#### DATA EXCERPTS
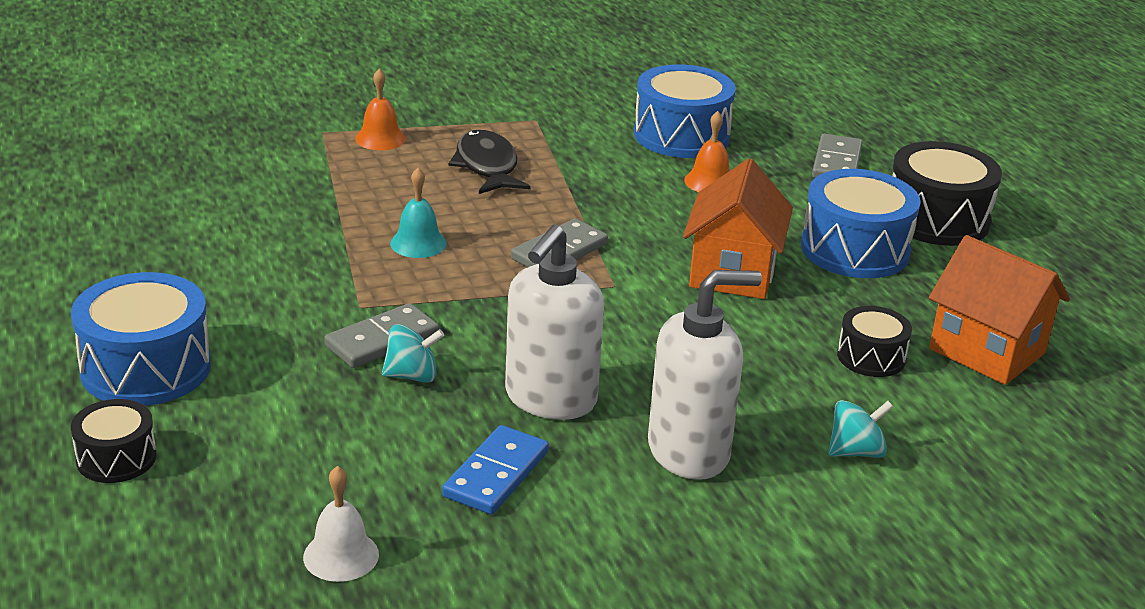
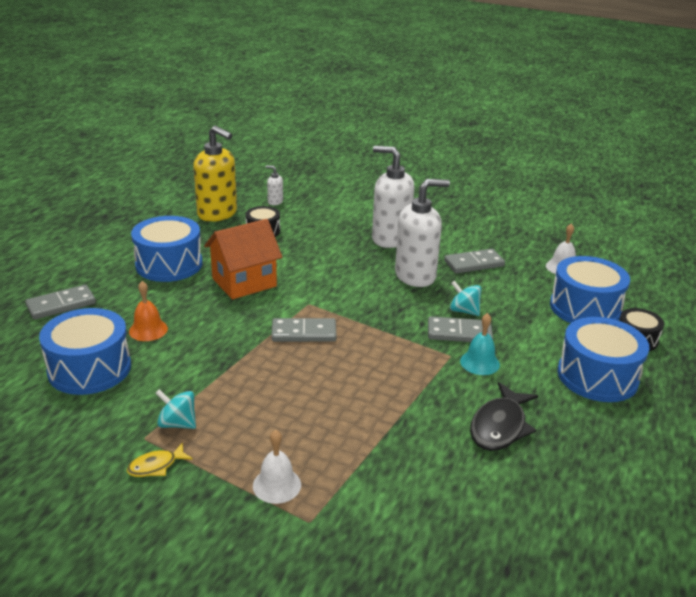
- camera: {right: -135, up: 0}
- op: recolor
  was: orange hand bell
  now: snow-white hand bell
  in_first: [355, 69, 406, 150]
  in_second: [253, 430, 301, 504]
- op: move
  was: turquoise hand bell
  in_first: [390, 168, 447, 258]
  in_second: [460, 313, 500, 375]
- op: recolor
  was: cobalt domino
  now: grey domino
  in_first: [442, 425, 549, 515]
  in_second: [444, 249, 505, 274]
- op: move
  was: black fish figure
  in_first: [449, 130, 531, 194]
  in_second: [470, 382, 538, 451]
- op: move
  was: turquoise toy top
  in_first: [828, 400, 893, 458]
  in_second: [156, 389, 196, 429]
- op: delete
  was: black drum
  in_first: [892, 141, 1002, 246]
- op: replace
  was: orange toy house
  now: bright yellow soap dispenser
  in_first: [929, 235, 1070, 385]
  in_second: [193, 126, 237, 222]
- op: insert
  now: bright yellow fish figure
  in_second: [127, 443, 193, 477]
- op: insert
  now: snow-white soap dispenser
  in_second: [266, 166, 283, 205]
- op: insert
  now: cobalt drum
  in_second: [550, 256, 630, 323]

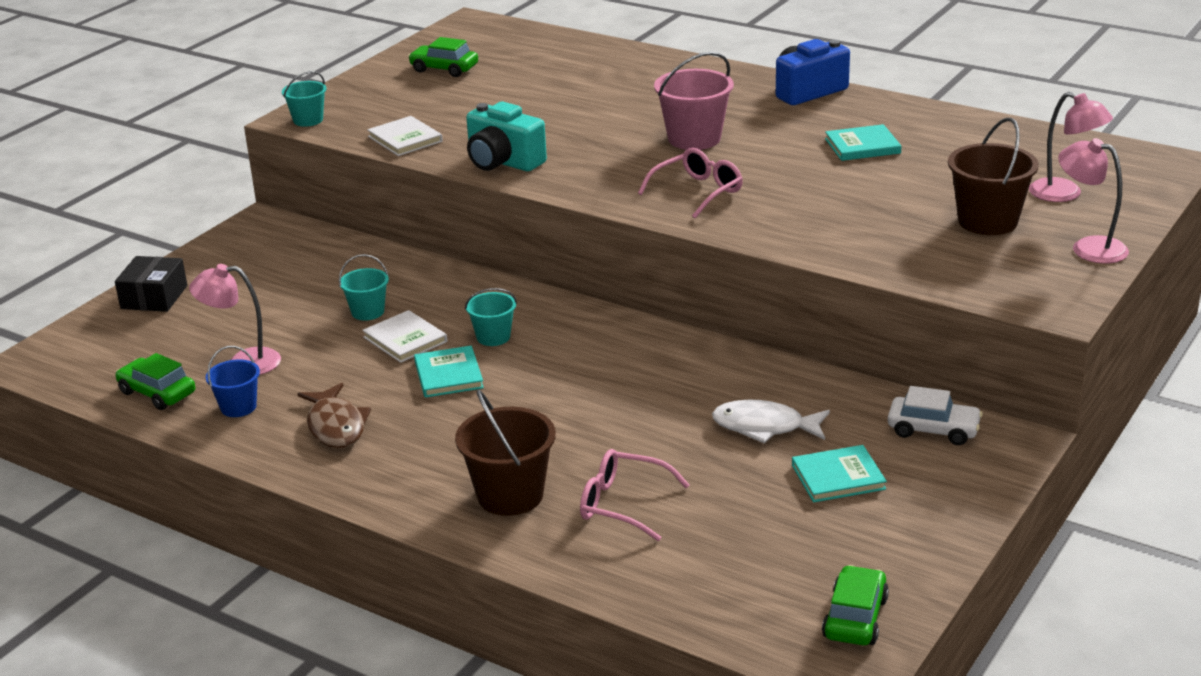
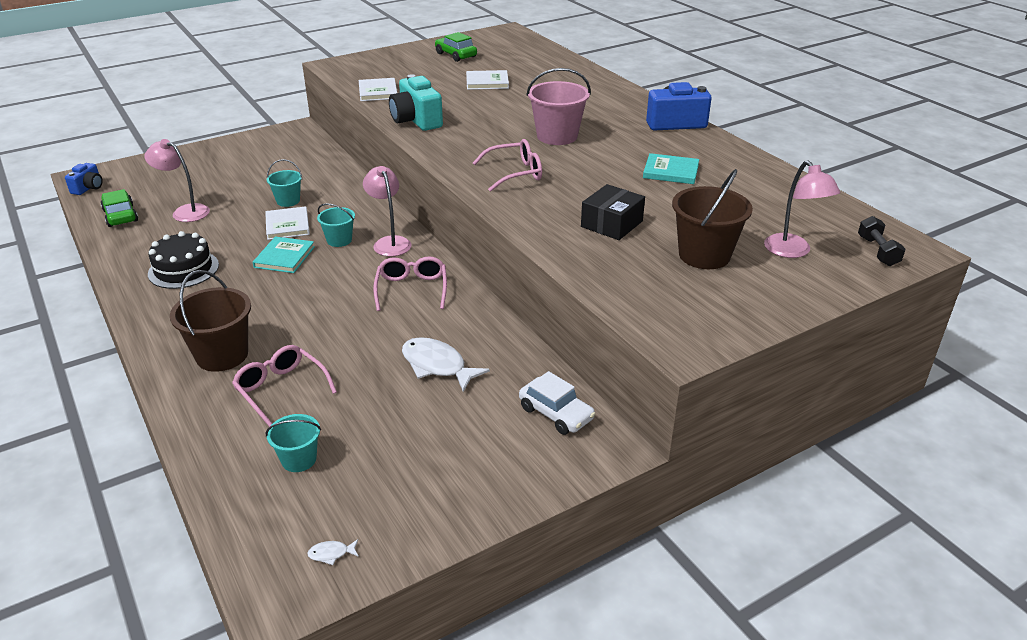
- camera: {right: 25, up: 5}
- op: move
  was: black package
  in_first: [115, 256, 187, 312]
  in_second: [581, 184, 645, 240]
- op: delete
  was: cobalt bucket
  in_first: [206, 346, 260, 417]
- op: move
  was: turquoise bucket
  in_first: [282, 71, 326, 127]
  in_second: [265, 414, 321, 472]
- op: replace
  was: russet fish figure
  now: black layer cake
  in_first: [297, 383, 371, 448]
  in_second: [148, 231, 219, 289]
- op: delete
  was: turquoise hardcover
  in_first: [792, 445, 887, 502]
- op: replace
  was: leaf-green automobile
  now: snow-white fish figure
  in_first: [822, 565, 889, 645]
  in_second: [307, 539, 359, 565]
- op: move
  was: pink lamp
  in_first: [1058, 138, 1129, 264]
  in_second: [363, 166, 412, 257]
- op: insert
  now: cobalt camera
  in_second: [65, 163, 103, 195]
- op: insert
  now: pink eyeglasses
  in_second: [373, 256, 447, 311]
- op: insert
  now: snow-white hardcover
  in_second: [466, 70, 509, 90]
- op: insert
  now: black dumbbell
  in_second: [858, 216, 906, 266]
==
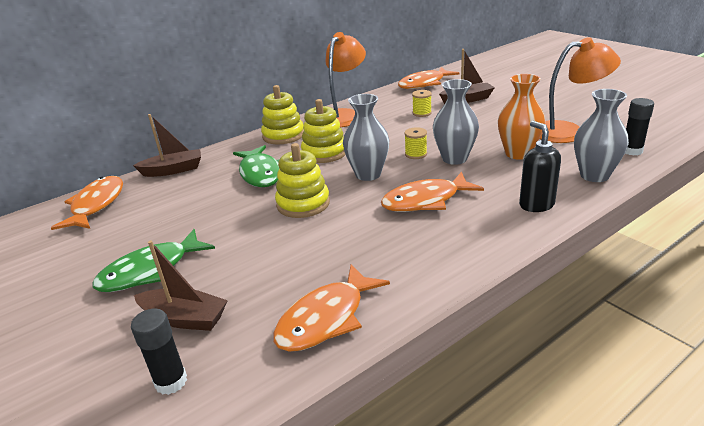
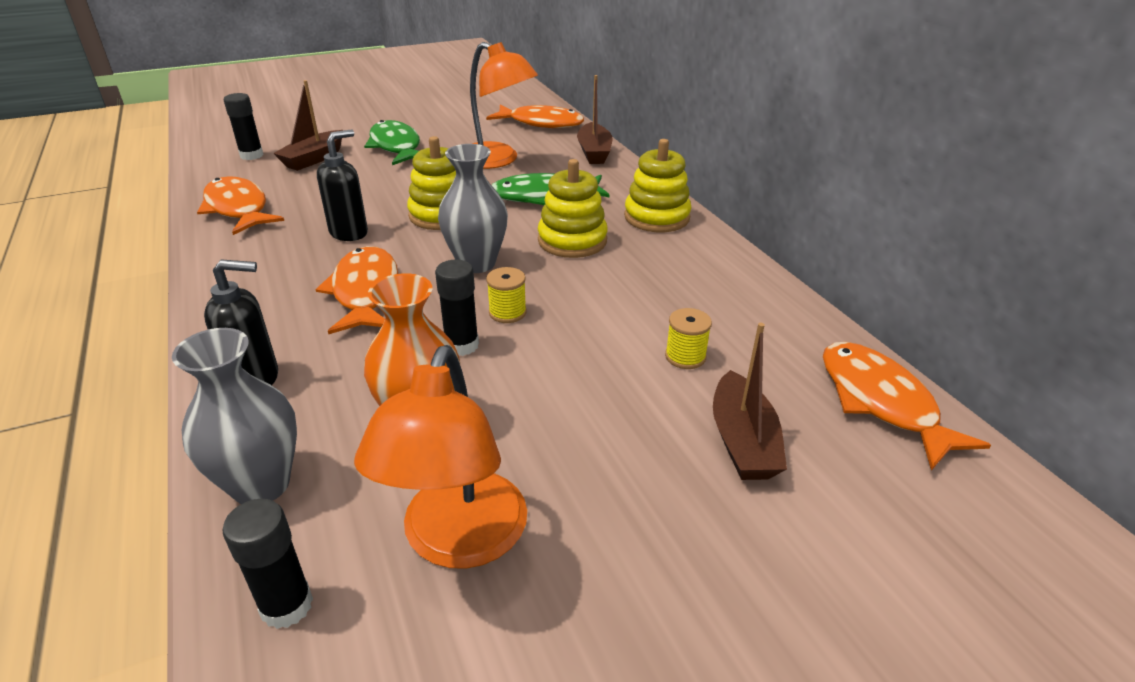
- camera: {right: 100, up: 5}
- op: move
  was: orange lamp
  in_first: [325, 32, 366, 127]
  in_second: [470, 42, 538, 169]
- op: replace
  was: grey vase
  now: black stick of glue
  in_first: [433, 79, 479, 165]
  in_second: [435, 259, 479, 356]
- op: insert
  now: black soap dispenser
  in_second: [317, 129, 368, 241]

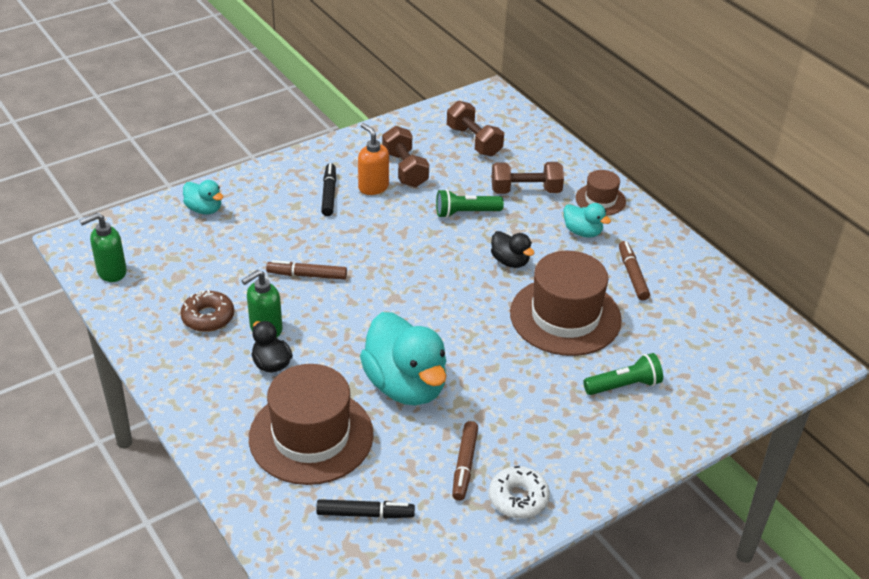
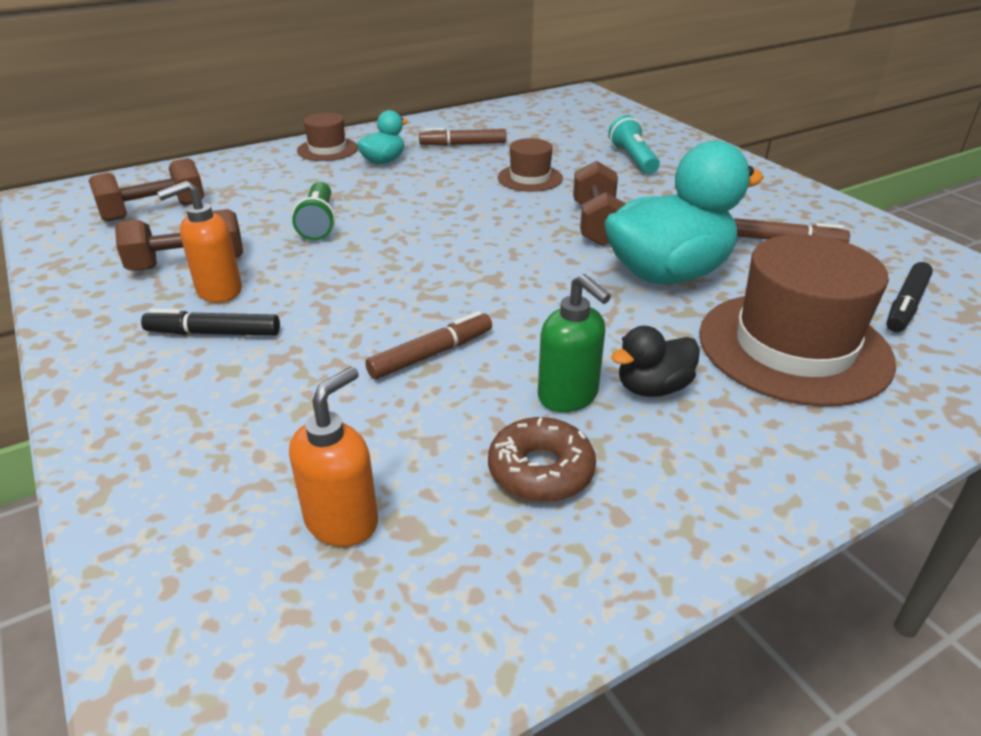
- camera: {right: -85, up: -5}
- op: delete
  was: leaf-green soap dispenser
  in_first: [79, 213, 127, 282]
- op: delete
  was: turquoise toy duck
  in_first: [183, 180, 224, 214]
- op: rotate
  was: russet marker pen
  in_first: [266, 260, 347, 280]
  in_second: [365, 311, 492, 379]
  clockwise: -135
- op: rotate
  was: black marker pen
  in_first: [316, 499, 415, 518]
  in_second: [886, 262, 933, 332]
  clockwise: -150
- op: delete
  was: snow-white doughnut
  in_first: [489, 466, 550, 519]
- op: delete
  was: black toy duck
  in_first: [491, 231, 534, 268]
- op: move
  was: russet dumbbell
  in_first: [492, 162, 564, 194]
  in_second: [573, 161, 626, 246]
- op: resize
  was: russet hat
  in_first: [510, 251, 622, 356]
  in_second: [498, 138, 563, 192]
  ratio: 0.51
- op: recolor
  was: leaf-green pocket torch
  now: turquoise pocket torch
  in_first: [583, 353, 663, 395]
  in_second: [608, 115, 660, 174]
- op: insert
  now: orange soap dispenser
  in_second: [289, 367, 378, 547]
* * *
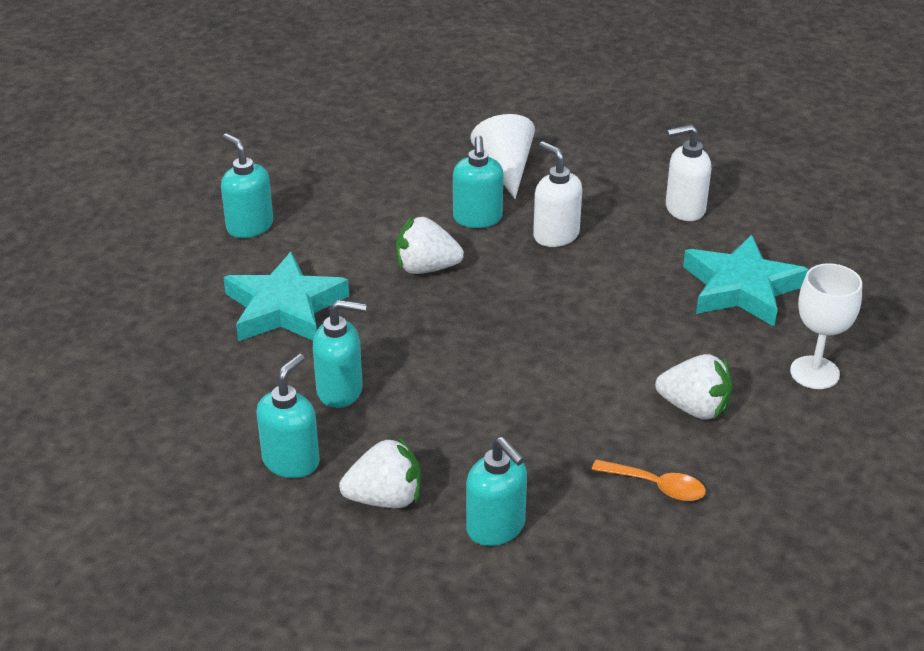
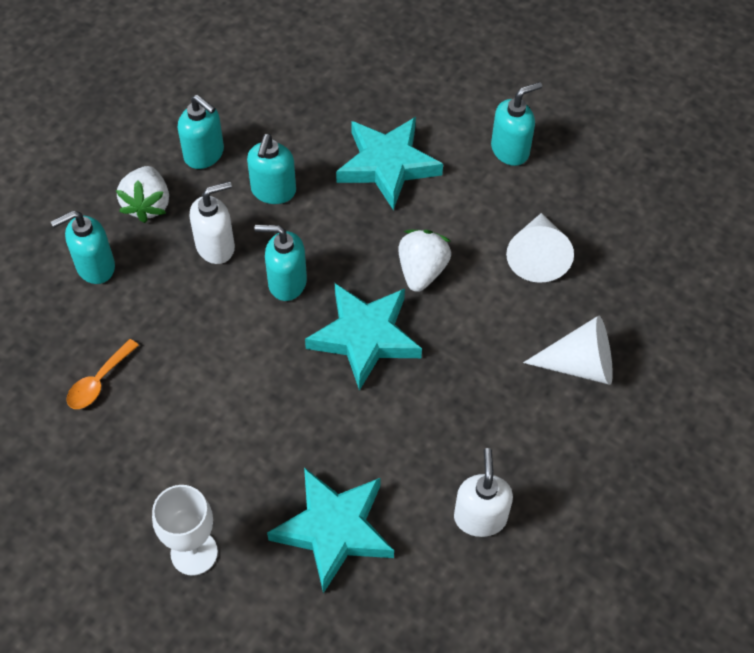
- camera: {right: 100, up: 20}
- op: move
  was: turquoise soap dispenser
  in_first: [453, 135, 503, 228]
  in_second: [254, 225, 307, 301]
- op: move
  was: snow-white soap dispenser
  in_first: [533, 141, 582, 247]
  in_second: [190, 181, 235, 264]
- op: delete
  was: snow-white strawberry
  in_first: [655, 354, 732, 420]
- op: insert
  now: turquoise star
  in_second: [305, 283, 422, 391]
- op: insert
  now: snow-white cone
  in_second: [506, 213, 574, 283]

#### WORK TASK
For each line in the material above that holds the word "hand", add one to a count; state only the final number.

#### EXERCISE RESPONSE
3